- Entries supplied -

____

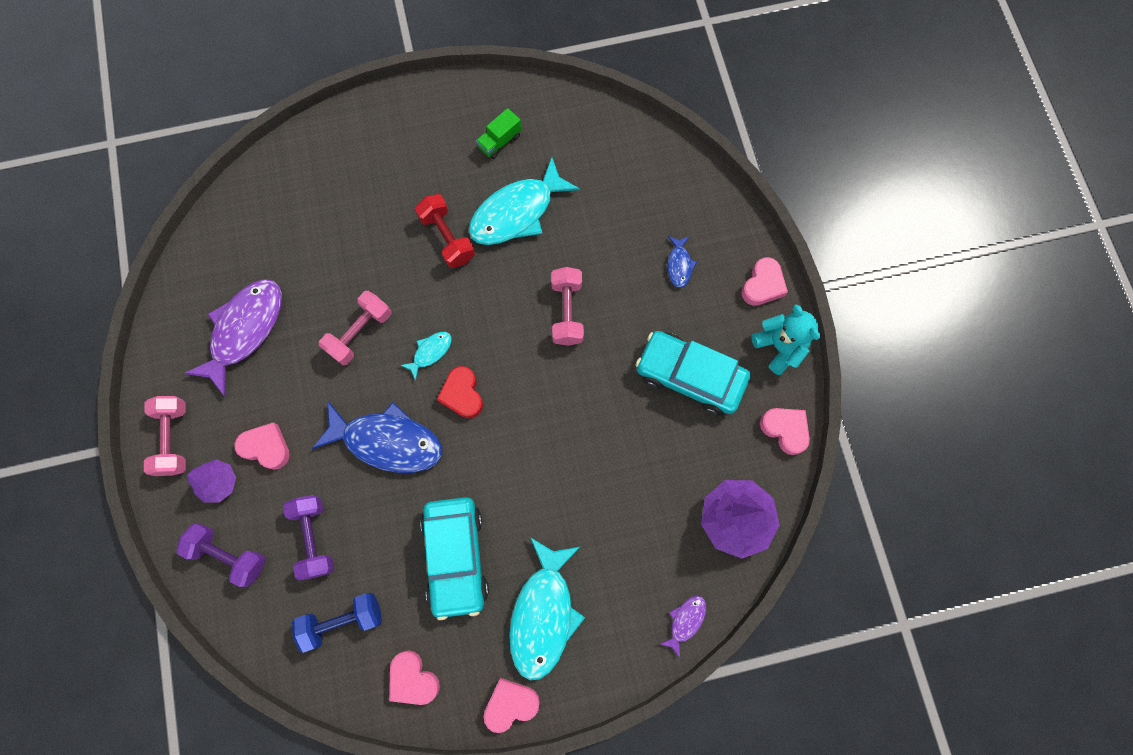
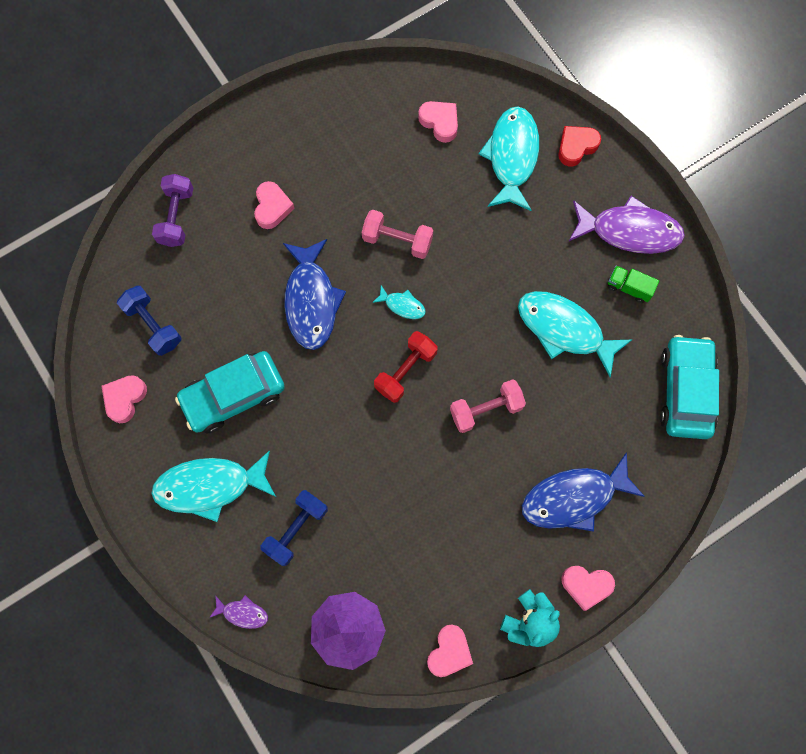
camera: 70 degrees right, 0 degrees up
(174, 439) = (254, 135): pink dumbbell -> none
(219, 482) = (231, 184): purple tree -> none
(245, 330) = (364, 148): purple fish -> purple fish (629, 231)
(314, 538) = (211, 276): purple dumbbell -> none
(322, 193) = (512, 157): none -> turquoise fish
(447, 238) = (514, 278): red dumbbell -> red dumbbell (405, 371)
(462, 394) = (375, 347): red heart -> red heart (576, 147)
(510, 704) = (129, 485): pink heart -> pink heart (440, 122)
(619, 537) = (296, 529): none -> blue dumbbell
(679, 265) = (574, 497): blue fish -> blue fish, size x2.16
(690, 376) = (467, 544): turquoise car -> turquoise car (685, 391)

____

- Task instructions -
The lines to reproduce run from the one that contains "(322, 193) = (512, 157): none" through the last line above; copy them exactly.

- Response area -
(322, 193) = (512, 157): none -> turquoise fish
(447, 238) = (514, 278): red dumbbell -> red dumbbell (405, 371)
(462, 394) = (375, 347): red heart -> red heart (576, 147)
(510, 704) = (129, 485): pink heart -> pink heart (440, 122)
(619, 537) = (296, 529): none -> blue dumbbell
(679, 265) = (574, 497): blue fish -> blue fish, size x2.16
(690, 376) = (467, 544): turquoise car -> turquoise car (685, 391)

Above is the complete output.